▶ [Problem description]:
Beginning with the line that contains "none -> white brick J9 level 2" and ending with the last line of the records, write out each line exactly and omit the pictures.

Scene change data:
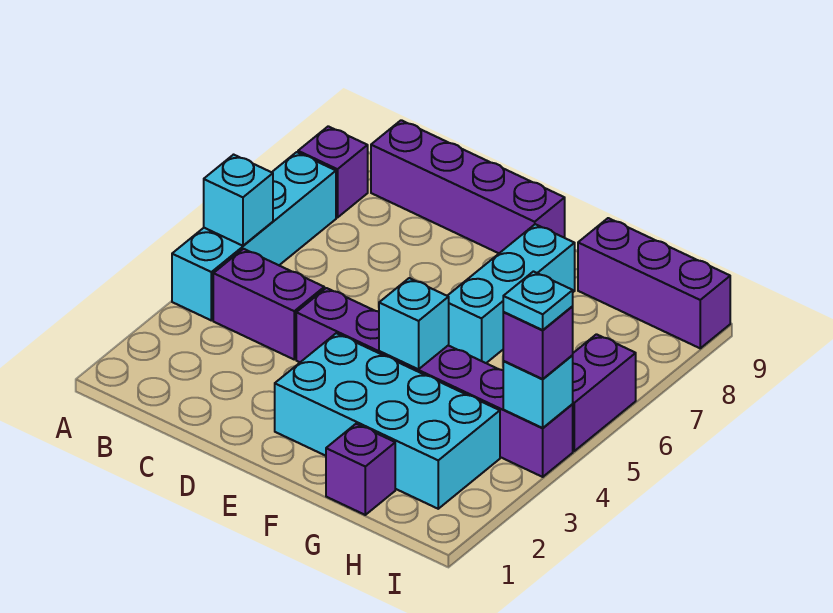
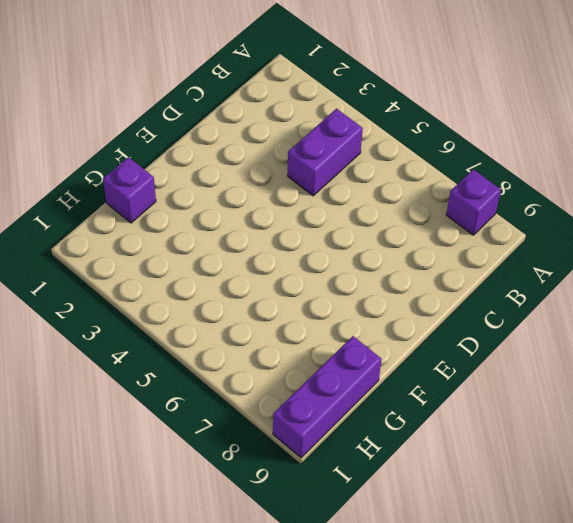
none -> cyan brick A4:A7 level 1
none -> purple brick B9:E9 level 1
none -> purple brick D4:I4 level 1

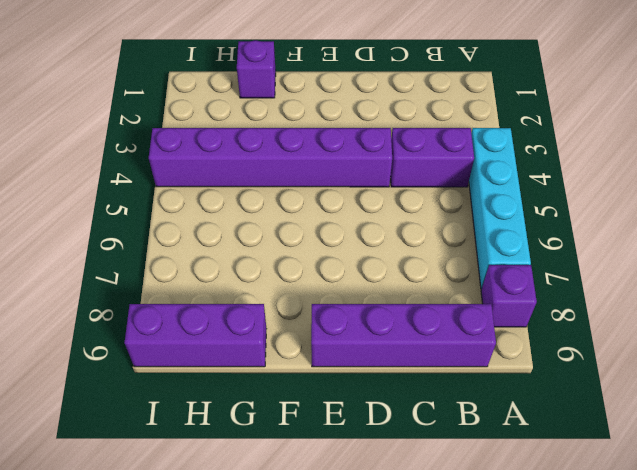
none -> cyan brick E2:H3 level 1
none -> cyan brick F6:F8 level 1
none -> purple brick I5:I6 level 1

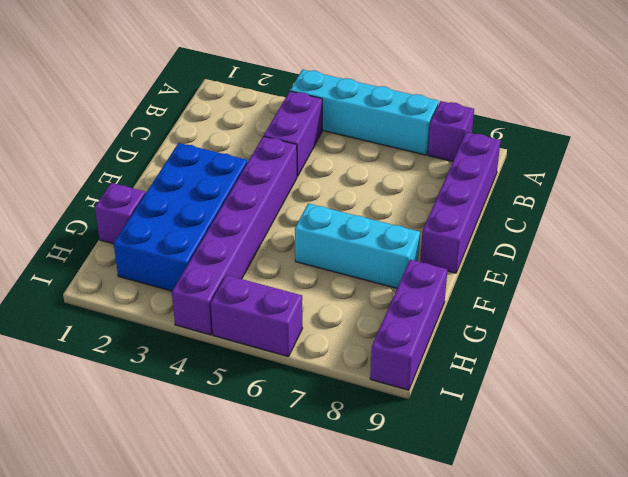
blue brick E2:H3 level 1 -> cyan brick E2:H3 level 1
none -> cyan brick A5 level 2
none -> cyan brick F4 level 2
none -> cyan brick I4 level 2

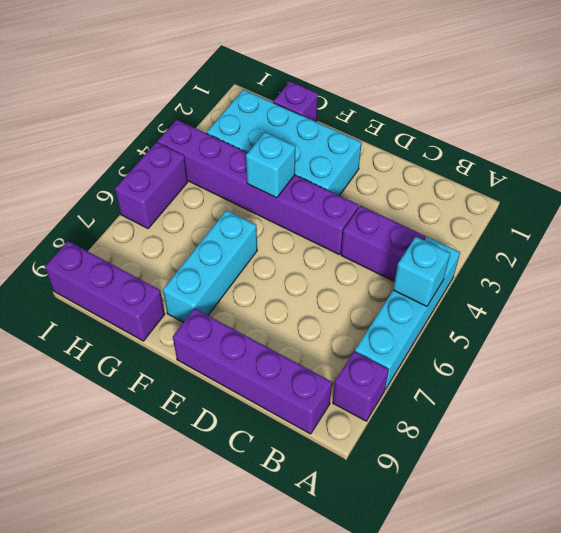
none -> cyan brick I4 level 2
none -> purple brick I4 level 3
none -> cyan plate I4 level 4

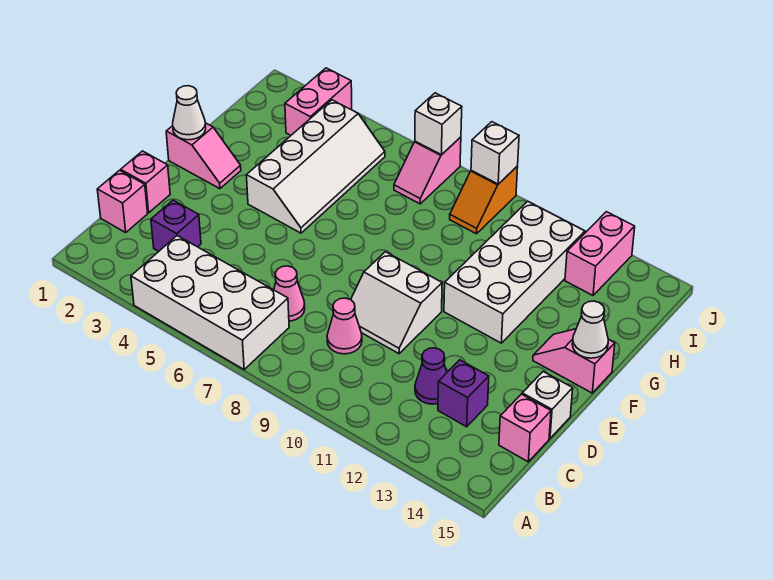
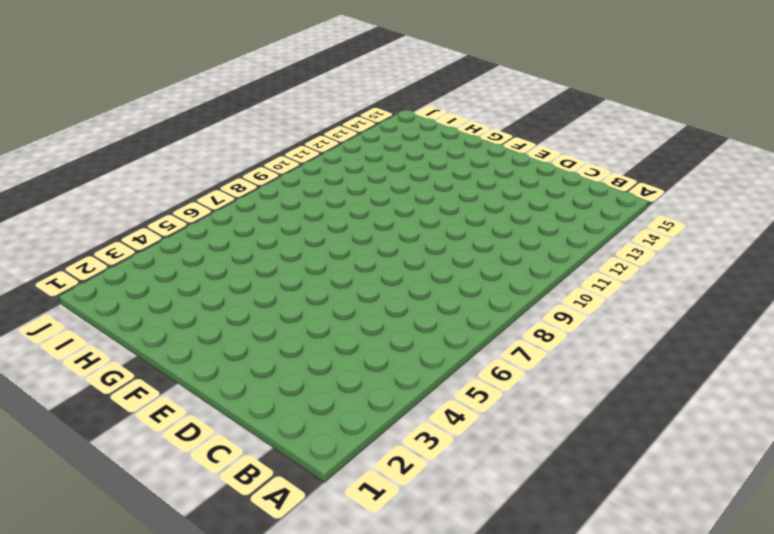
none -> white brick A4:B7 level 1
none -> pink brick C1 level 1
none -> purple brick C3 level 1

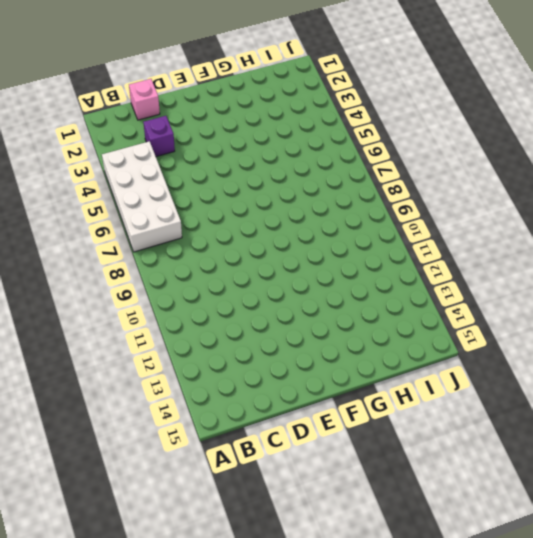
none -> pink cone C7 level 1
none -> pink cone C9 level 1
none -> purple cone C12 level 1

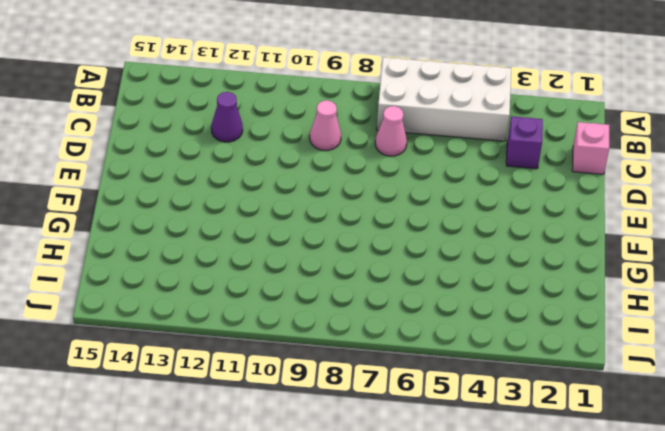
none -> purple brick C13 level 1
none -> pink brick C15 level 1
none -> pink brick D1 level 1

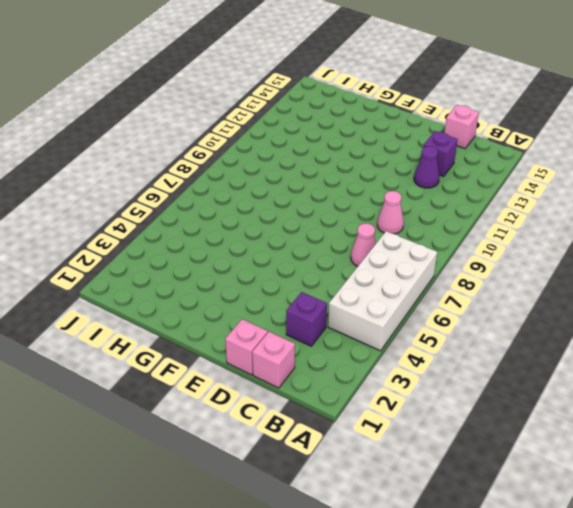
none -> white slope D9:E10 level 1 top E
none -> white brick D15 level 1
none -> pink slope F1:F2 level 1 top 1

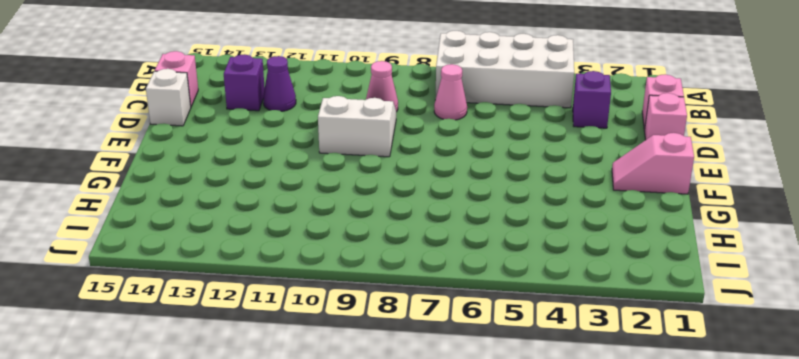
none -> white slope F4:I5 level 1 top 4
none -> white brick F11:I12 level 1
none -> pink slope F14:F15 level 1 top 15

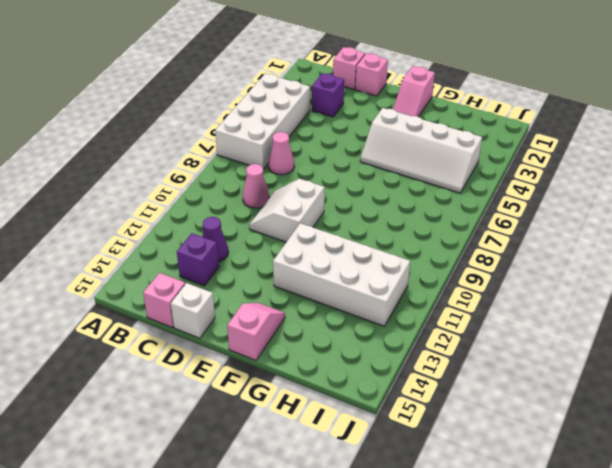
none -> pink brick I3:J3 level 1
none -> pink slope I7:J7 level 1 top J
none -> orange slope I9:J9 level 1 top J

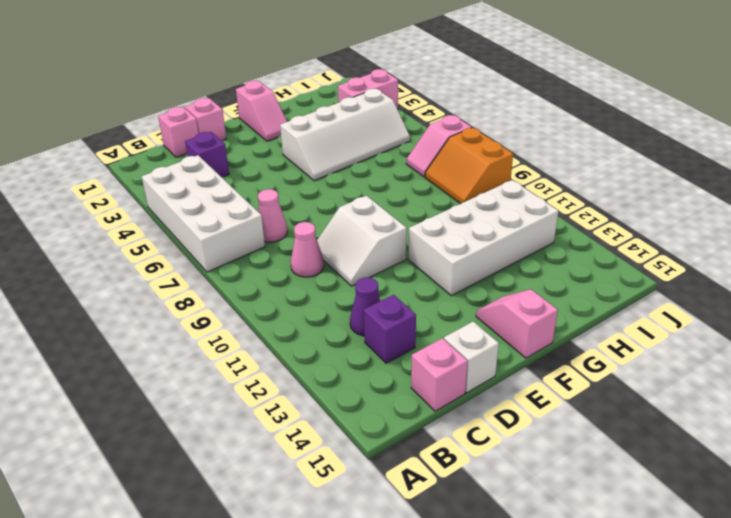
orange slope I8:J9 level 1 top J -> orange slope I9:J9 level 1 top J
none -> pink brick I13:J13 level 1
none -> white cone F1 level 2
none -> white cone F15 level 2

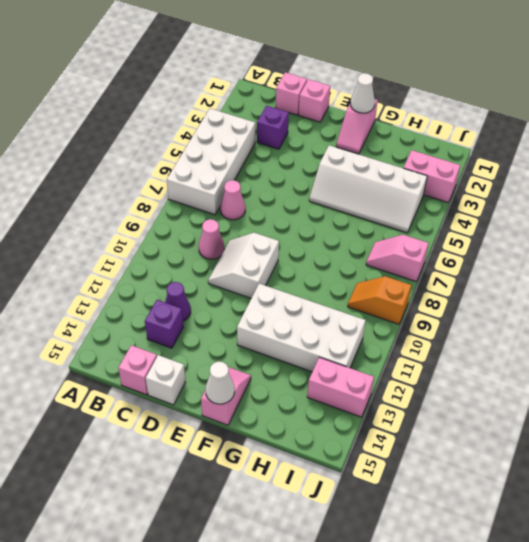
none -> white brick J7 level 2
none -> white brick J9 level 2

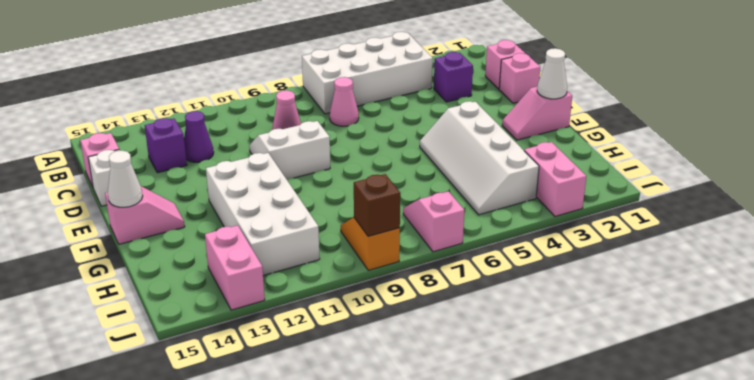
brown brick J9 level 2 -> white brick J9 level 2
none -> white brick J7 level 2

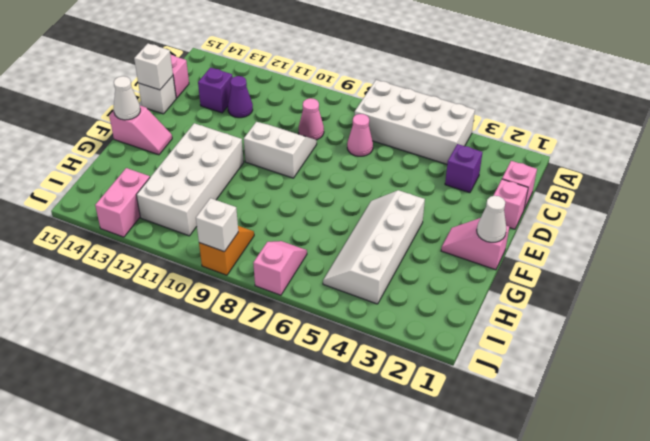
white brick D15 level 2 -> white brick J7 level 2
none -> pink brick I3:J3 level 1

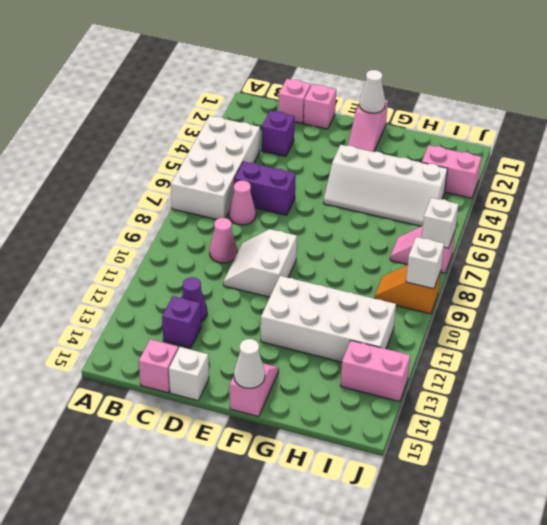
purple brick C6:D6 level 1 -> none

▶ [Finished task]:
none -> white brick J9 level 2

brown brick J9 level 2 -> white brick J9 level 2
none -> white brick J7 level 2

white brick D15 level 2 -> white brick J7 level 2
none -> pink brick I3:J3 level 1

purple brick C6:D6 level 1 -> none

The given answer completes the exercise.